◆ EXERCISE BRIEF:
Each line of the material below with the word "pocket" is to be reported.

◆ INPUT:

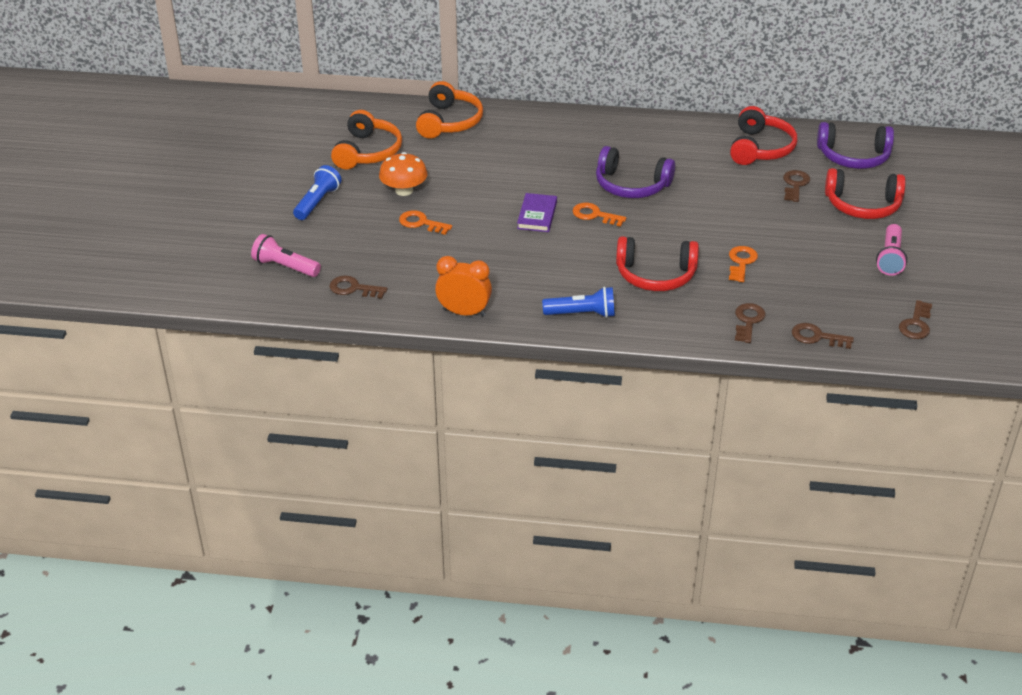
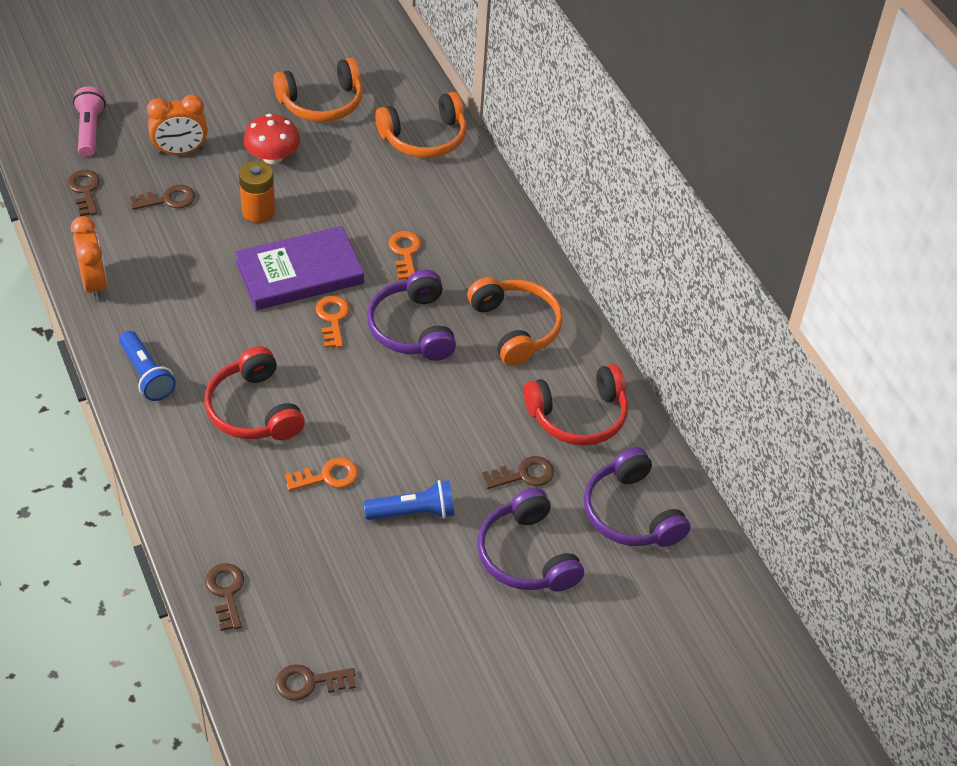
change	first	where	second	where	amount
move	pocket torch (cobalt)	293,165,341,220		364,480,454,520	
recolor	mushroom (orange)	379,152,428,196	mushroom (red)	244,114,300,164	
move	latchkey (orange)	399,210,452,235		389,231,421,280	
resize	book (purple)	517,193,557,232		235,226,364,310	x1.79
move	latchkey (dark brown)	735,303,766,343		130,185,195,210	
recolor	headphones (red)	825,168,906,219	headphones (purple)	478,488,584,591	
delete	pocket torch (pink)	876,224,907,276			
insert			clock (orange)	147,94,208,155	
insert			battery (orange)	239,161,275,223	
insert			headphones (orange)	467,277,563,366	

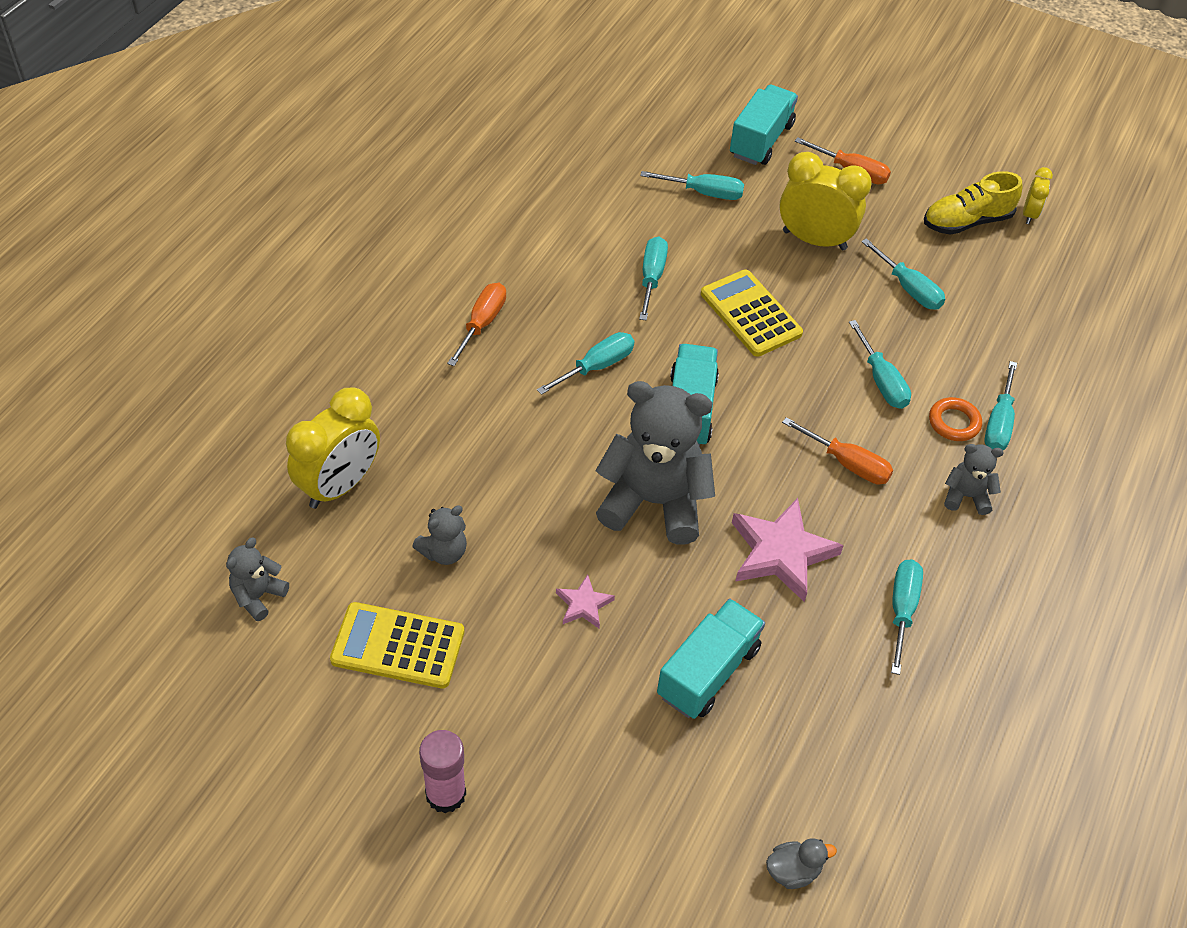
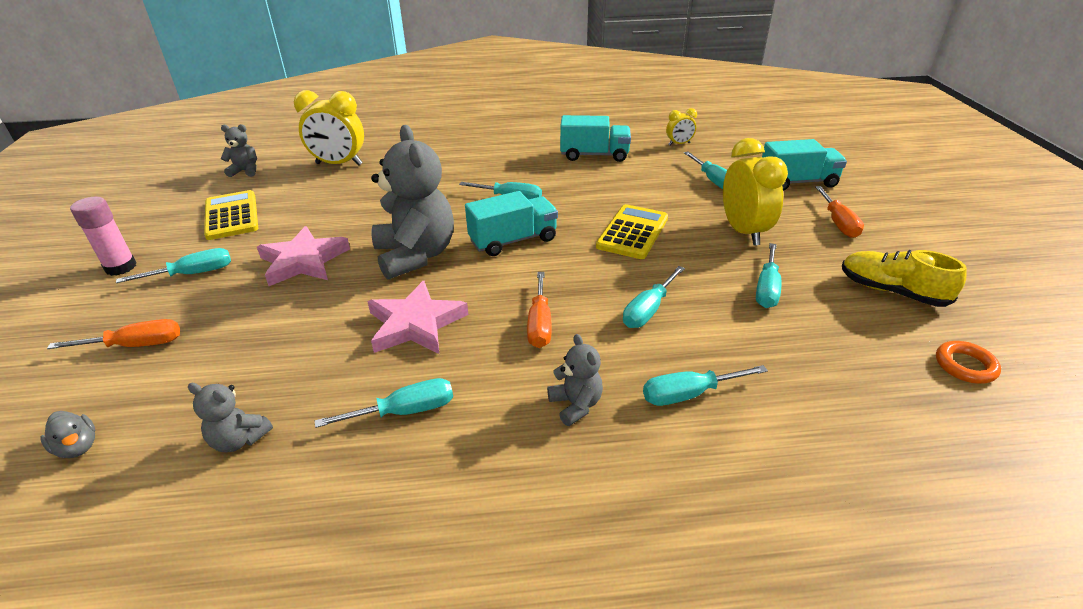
change	first	where	second	where	amount
move	teddy (grey)	412,506,467,565		188,383,273,452	
move	flat screwdriver (orange)	447,283,506,366		47,319,180,349	
resize	five-pointed star (pink)	556,575,615,628		257,226,350,286	x1.98
move	flat screwdriver (teal)	639,236,668,321		116,248,231,283	
move	truck (teal)	657,599,765,719		560,115,631,162	
move	torus (orange)	929,397,982,441		936,341,1001,384	
move	clock (golden)	1023,167,1053,224		666,108,697,145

◆ ANSWER:
move	pocket torch (cobalt)	293,165,341,220		364,480,454,520	
delete	pocket torch (pink)	876,224,907,276			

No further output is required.